* WHAT YOU SHOULD DO
Retype all of the entries that appear below, keeping them exactly as they are.
RECORD SET START
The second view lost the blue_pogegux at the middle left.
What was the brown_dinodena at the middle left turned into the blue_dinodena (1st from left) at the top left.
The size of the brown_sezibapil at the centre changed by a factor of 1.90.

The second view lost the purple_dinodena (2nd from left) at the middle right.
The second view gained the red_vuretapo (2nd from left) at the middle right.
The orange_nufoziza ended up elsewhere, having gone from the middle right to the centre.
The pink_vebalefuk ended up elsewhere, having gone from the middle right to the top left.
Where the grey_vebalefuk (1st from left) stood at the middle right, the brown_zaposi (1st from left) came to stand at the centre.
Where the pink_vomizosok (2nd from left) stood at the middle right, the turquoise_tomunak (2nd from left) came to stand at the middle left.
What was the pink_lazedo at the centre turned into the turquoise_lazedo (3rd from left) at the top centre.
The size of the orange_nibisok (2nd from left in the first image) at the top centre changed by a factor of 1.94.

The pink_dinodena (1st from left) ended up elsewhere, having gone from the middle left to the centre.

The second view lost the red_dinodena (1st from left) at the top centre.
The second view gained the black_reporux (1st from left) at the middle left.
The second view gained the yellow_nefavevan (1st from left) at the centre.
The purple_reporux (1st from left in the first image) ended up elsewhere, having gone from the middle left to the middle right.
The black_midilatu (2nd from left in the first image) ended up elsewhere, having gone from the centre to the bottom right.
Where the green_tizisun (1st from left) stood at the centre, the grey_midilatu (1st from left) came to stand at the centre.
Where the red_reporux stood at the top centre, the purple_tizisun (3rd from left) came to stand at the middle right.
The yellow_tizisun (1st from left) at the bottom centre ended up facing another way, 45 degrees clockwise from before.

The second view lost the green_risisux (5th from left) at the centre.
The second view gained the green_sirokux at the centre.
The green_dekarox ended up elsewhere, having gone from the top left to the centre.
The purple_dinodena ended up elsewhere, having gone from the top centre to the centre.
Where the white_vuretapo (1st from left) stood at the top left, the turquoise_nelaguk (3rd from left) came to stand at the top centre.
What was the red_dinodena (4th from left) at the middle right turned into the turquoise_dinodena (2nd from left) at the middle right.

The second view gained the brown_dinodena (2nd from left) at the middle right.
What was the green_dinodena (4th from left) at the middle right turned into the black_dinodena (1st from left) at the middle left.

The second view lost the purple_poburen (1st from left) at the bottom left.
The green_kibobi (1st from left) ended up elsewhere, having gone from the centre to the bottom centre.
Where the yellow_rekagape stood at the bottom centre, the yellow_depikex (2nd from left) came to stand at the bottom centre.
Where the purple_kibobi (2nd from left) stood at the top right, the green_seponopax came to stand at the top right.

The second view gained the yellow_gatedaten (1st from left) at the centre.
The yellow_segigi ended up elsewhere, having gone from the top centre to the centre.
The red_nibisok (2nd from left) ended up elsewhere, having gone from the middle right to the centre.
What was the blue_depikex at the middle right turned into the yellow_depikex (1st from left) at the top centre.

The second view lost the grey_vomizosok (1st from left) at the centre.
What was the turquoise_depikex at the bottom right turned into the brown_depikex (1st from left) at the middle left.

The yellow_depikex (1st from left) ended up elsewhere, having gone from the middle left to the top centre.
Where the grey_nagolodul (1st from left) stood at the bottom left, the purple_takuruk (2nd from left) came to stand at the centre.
RECORD SET END
* EXERCISE RESULT
The second view lost the blue_pogegux at the middle left.
What was the brown_dinodena at the middle left turned into the blue_dinodena (1st from left) at the top left.
The size of the brown_sezibapil at the centre changed by a factor of 1.90.

The second view lost the purple_dinodena (2nd from left) at the middle right.
The second view gained the red_vuretapo (2nd from left) at the middle right.
The orange_nufoziza ended up elsewhere, having gone from the middle right to the centre.
The pink_vebalefuk ended up elsewhere, having gone from the middle right to the top left.
Where the grey_vebalefuk (1st from left) stood at the middle right, the brown_zaposi (1st from left) came to stand at the centre.
Where the pink_vomizosok (2nd from left) stood at the middle right, the turquoise_tomunak (2nd from left) came to stand at the middle left.
What was the pink_lazedo at the centre turned into the turquoise_lazedo (3rd from left) at the top centre.
The size of the orange_nibisok (2nd from left in the first image) at the top centre changed by a factor of 1.94.

The pink_dinodena (1st from left) ended up elsewhere, having gone from the middle left to the centre.

The second view lost the red_dinodena (1st from left) at the top centre.
The second view gained the black_reporux (1st from left) at the middle left.
The second view gained the yellow_nefavevan (1st from left) at the centre.
The purple_reporux (1st from left in the first image) ended up elsewhere, having gone from the middle left to the middle right.
The black_midilatu (2nd from left in the first image) ended up elsewhere, having gone from the centre to the bottom right.
Where the green_tizisun (1st from left) stood at the centre, the grey_midilatu (1st from left) came to stand at the centre.
Where the red_reporux stood at the top centre, the purple_tizisun (3rd from left) came to stand at the middle right.
The yellow_tizisun (1st from left) at the bottom centre ended up facing another way, 45 degrees clockwise from before.

The second view lost the green_risisux (5th from left) at the centre.
The second view gained the green_sirokux at the centre.
The green_dekarox ended up elsewhere, having gone from the top left to the centre.
The purple_dinodena ended up elsewhere, having gone from the top centre to the centre.
Where the white_vuretapo (1st from left) stood at the top left, the turquoise_nelaguk (3rd from left) came to stand at the top centre.
What was the red_dinodena (4th from left) at the middle right turned into the turquoise_dinodena (2nd from left) at the middle right.

The second view gained the brown_dinodena (2nd from left) at the middle right.
What was the green_dinodena (4th from left) at the middle right turned into the black_dinodena (1st from left) at the middle left.

The second view lost the purple_poburen (1st from left) at the bottom left.
The green_kibobi (1st from left) ended up elsewhere, having gone from the centre to the bottom centre.
Where the yellow_rekagape stood at the bottom centre, the yellow_depikex (2nd from left) came to stand at the bottom centre.
Where the purple_kibobi (2nd from left) stood at the top right, the green_seponopax came to stand at the top right.

The second view gained the yellow_gatedaten (1st from left) at the centre.
The yellow_segigi ended up elsewhere, having gone from the top centre to the centre.
The red_nibisok (2nd from left) ended up elsewhere, having gone from the middle right to the centre.
What was the blue_depikex at the middle right turned into the yellow_depikex (1st from left) at the top centre.

The second view lost the grey_vomizosok (1st from left) at the centre.
What was the turquoise_depikex at the bottom right turned into the brown_depikex (1st from left) at the middle left.

The yellow_depikex (1st from left) ended up elsewhere, having gone from the middle left to the top centre.
Where the grey_nagolodul (1st from left) stood at the bottom left, the purple_takuruk (2nd from left) came to stand at the centre.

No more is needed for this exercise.